> **RECORD EXCERPTS**:
((

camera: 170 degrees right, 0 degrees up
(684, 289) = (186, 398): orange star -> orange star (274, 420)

))
((

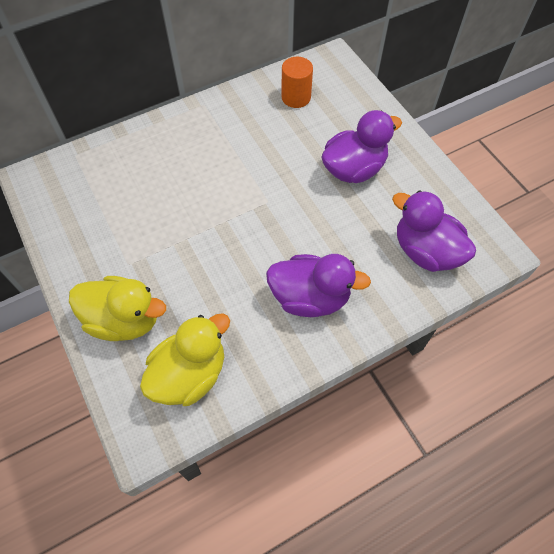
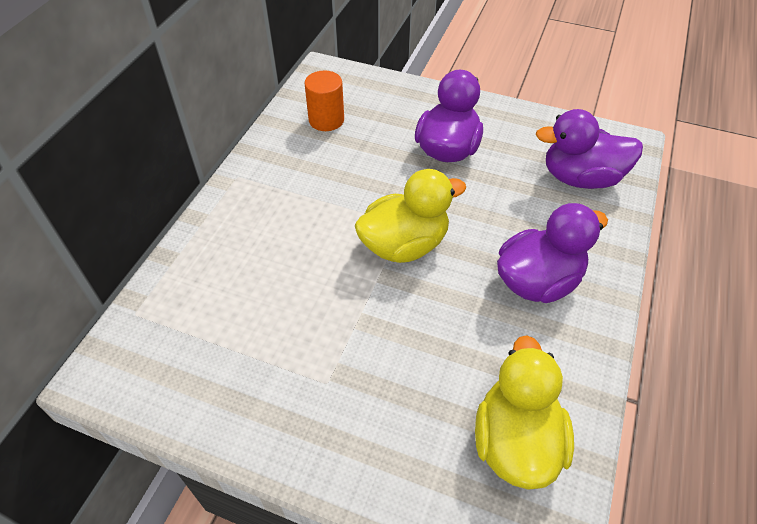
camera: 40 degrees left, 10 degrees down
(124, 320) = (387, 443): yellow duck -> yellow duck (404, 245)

))
((

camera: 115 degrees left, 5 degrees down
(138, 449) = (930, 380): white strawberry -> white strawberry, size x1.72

))

> **ASSIGNMENT**: Bring together each line above where the string "left" turns up.

> **ANSWER TO THIS TASK**:
camera: 40 degrees left, 10 degrees down
camera: 115 degrees left, 5 degrees down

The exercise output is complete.